EXERCISE AIM: Write out the lines below again, replacing "top-left" with "upper-left" and changing nothing else. Leave the pictures out.

RECORDED DATA:
******
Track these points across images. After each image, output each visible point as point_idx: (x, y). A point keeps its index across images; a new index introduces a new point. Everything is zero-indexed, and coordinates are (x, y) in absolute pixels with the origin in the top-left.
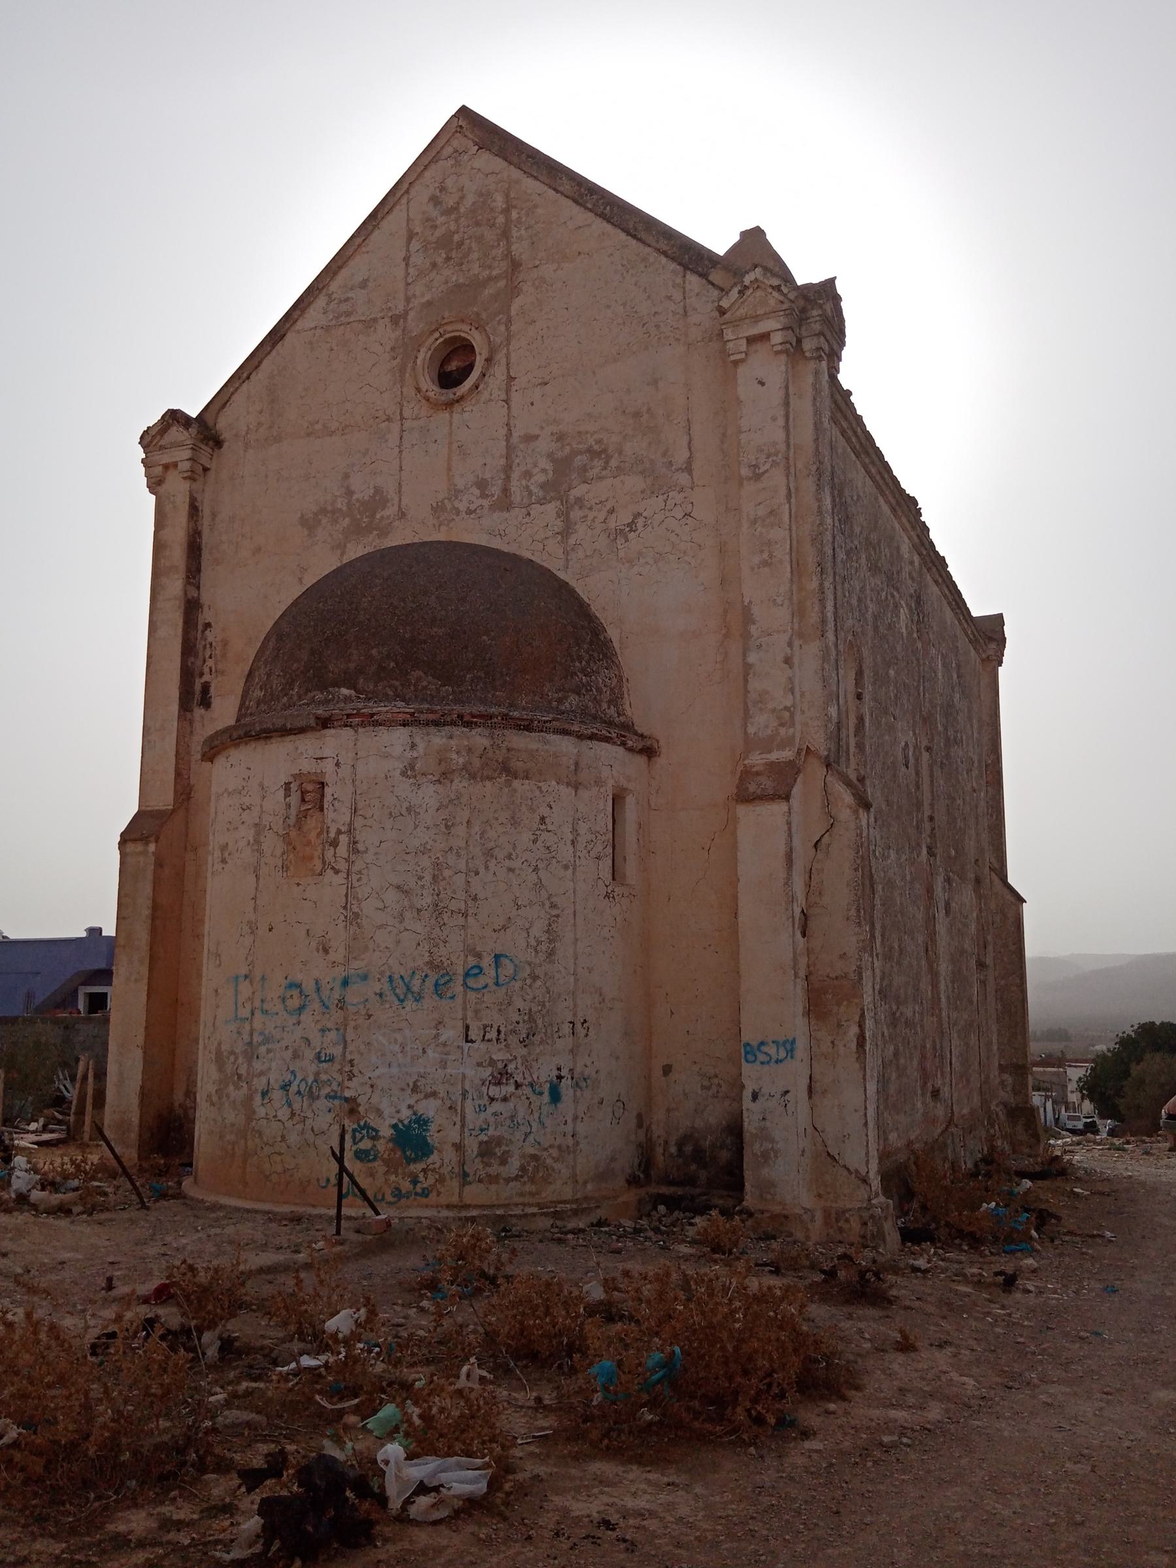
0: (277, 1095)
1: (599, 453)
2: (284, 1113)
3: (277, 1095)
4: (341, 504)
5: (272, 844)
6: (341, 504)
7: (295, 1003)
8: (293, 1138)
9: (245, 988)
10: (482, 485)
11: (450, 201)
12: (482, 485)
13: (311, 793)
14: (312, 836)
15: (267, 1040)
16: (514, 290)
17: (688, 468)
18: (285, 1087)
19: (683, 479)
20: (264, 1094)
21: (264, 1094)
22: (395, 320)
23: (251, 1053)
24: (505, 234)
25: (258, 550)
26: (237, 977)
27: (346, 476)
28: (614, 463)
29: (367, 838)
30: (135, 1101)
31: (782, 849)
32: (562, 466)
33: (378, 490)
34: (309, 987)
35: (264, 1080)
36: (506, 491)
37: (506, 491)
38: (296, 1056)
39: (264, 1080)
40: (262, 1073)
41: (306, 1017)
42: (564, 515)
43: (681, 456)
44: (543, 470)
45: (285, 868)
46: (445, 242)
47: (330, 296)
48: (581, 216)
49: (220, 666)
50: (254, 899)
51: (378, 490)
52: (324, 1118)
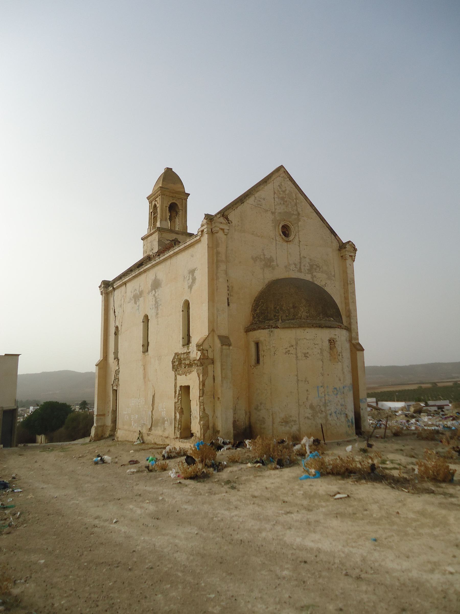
******
RESPONSE TO THIS TASK:
Track these points across images. After each image, output each visible point as point_idx: (x, y). A point keeps its index across images; a new index introduces a new point. Everything is zero-indexed, and coordinates are (x, y) in absolute pixels with the origin in the upper-left.
0: (277, 1095)
1: (599, 453)
2: (284, 1113)
3: (277, 1095)
4: (341, 504)
5: (272, 844)
6: (341, 504)
7: (295, 1003)
8: (293, 1138)
9: (245, 988)
10: (482, 485)
11: (450, 201)
12: (482, 485)
13: (311, 793)
14: (312, 836)
15: (267, 1040)
16: (514, 290)
17: (688, 468)
18: (285, 1087)
19: (683, 479)
20: (264, 1094)
21: (264, 1094)
22: (395, 320)
23: (251, 1053)
24: (505, 234)
25: (258, 550)
26: (237, 977)
27: (346, 476)
28: (614, 463)
29: (367, 838)
30: (135, 1101)
31: (782, 849)
32: (562, 466)
33: (378, 490)
34: (309, 987)
35: (264, 1080)
36: (506, 491)
37: (506, 491)
38: (296, 1056)
39: (264, 1080)
40: (262, 1073)
41: (306, 1017)
42: (564, 515)
43: (681, 456)
44: (543, 470)
45: (285, 868)
46: (445, 242)
47: (330, 296)
48: (581, 216)
49: (220, 666)
50: (254, 899)
51: (378, 490)
52: (324, 1118)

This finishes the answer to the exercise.